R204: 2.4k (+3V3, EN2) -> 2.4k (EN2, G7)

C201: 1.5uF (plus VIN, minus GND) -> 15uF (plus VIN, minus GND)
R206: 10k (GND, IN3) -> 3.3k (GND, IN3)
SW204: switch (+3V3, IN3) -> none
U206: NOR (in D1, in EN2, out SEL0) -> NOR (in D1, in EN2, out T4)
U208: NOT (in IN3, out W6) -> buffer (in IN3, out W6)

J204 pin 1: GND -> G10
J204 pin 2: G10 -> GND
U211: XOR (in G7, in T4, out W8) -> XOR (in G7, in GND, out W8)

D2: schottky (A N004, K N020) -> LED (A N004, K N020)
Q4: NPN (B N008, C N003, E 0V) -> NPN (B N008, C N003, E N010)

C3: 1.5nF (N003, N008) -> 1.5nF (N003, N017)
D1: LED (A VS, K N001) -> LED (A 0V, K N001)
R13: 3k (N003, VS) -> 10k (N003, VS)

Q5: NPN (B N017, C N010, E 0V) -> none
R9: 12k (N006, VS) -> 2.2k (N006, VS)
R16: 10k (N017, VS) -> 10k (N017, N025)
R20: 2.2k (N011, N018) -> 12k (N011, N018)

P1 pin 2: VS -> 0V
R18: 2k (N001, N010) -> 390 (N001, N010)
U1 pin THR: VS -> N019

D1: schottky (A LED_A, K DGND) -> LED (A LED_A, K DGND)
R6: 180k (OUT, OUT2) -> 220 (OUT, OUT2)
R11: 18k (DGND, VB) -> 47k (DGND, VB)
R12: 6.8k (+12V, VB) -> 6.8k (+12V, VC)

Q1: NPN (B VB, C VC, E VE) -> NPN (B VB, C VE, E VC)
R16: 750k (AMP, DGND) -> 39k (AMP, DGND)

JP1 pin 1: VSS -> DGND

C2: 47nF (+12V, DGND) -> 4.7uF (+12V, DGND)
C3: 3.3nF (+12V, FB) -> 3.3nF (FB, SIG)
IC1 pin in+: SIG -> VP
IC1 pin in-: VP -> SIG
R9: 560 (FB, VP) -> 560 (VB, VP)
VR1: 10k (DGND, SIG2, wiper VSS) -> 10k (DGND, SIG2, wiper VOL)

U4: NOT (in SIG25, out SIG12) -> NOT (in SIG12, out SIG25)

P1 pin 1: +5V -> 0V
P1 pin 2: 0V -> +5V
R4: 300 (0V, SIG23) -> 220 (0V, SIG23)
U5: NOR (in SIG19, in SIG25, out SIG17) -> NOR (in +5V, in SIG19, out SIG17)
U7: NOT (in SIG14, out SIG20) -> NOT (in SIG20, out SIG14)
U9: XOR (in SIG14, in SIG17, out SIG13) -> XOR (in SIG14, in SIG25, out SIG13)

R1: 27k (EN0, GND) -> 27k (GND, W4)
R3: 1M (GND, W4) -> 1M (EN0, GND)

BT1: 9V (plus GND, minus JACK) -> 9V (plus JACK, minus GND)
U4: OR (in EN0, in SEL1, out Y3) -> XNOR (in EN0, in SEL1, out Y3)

PROBLEM STATEMENT: Return each line of the material above that holds the string "none".

RESULT:
SW204: switch (+3V3, IN3) -> none
Q5: NPN (B N017, C N010, E 0V) -> none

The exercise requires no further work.